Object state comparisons

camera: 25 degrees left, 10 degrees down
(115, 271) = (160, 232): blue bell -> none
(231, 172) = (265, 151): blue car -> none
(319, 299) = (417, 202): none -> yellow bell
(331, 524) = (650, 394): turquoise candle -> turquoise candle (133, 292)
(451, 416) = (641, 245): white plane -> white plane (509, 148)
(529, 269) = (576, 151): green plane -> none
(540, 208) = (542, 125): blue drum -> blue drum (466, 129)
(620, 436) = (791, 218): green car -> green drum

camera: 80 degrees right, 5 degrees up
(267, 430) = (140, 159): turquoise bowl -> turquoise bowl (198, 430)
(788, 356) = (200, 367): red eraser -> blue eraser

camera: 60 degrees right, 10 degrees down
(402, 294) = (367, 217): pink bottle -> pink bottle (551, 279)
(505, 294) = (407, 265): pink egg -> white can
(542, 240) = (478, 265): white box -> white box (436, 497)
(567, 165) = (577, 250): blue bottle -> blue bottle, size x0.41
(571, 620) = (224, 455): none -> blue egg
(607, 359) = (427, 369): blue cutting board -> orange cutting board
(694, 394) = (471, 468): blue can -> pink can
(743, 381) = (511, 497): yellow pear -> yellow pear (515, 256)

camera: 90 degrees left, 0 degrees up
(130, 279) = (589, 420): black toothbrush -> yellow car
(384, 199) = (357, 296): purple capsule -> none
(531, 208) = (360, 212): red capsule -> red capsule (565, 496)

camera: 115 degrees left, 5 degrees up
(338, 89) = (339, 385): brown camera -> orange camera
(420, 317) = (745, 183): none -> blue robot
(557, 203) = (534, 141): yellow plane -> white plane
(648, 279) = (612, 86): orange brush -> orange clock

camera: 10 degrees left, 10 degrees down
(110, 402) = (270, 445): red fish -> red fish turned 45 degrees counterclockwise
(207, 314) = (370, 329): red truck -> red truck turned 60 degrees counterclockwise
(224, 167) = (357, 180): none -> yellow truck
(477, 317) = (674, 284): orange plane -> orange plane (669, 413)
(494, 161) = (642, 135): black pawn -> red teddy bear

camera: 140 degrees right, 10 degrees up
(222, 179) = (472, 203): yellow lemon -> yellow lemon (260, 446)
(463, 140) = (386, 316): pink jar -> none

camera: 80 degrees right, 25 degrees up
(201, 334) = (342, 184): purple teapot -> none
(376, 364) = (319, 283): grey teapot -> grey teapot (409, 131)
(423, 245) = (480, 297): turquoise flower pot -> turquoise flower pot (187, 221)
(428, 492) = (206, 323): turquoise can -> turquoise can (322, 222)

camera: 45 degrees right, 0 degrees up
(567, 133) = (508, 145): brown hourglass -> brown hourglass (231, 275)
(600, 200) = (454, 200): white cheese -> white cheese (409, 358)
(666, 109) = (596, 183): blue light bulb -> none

▸ What the exercise asks
Type the data again exactly. Leave nothing out.

▸ Reply
camera: 25 degrees left, 10 degrees down
(115, 271) = (160, 232): blue bell -> none
(231, 172) = (265, 151): blue car -> none
(319, 299) = (417, 202): none -> yellow bell
(331, 524) = (650, 394): turquoise candle -> turquoise candle (133, 292)
(451, 416) = (641, 245): white plane -> white plane (509, 148)
(529, 269) = (576, 151): green plane -> none
(540, 208) = (542, 125): blue drum -> blue drum (466, 129)
(620, 436) = (791, 218): green car -> green drum

camera: 80 degrees right, 5 degrees up
(267, 430) = (140, 159): turquoise bowl -> turquoise bowl (198, 430)
(788, 356) = (200, 367): red eraser -> blue eraser

camera: 60 degrees right, 10 degrees down
(402, 294) = (367, 217): pink bottle -> pink bottle (551, 279)
(505, 294) = (407, 265): pink egg -> white can
(542, 240) = (478, 265): white box -> white box (436, 497)
(567, 165) = (577, 250): blue bottle -> blue bottle, size x0.41
(571, 620) = (224, 455): none -> blue egg
(607, 359) = (427, 369): blue cutting board -> orange cutting board
(694, 394) = (471, 468): blue can -> pink can
(743, 381) = (511, 497): yellow pear -> yellow pear (515, 256)

camera: 90 degrees left, 0 degrees up
(130, 279) = (589, 420): black toothbrush -> yellow car
(384, 199) = (357, 296): purple capsule -> none
(531, 208) = (360, 212): red capsule -> red capsule (565, 496)

camera: 115 degrees left, 5 degrees up
(338, 89) = (339, 385): brown camera -> orange camera
(420, 317) = (745, 183): none -> blue robot
(557, 203) = (534, 141): yellow plane -> white plane
(648, 279) = (612, 86): orange brush -> orange clock

camera: 10 degrees left, 10 degrees down
(110, 402) = (270, 445): red fish -> red fish turned 45 degrees counterclockwise
(207, 314) = (370, 329): red truck -> red truck turned 60 degrees counterclockwise
(224, 167) = (357, 180): none -> yellow truck
(477, 317) = (674, 284): orange plane -> orange plane (669, 413)
(494, 161) = (642, 135): black pawn -> red teddy bear

camera: 140 degrees right, 10 degrees up
(222, 179) = (472, 203): yellow lemon -> yellow lemon (260, 446)
(463, 140) = (386, 316): pink jar -> none

camera: 80 degrees right, 25 degrees up
(201, 334) = (342, 184): purple teapot -> none
(376, 364) = (319, 283): grey teapot -> grey teapot (409, 131)
(423, 245) = (480, 297): turquoise flower pot -> turquoise flower pot (187, 221)
(428, 492) = (206, 323): turquoise can -> turquoise can (322, 222)

camera: 45 degrees right, 0 degrees up
(567, 133) = (508, 145): brown hourglass -> brown hourglass (231, 275)
(600, 200) = (454, 200): white cheese -> white cheese (409, 358)
(666, 109) = (596, 183): blue light bulb -> none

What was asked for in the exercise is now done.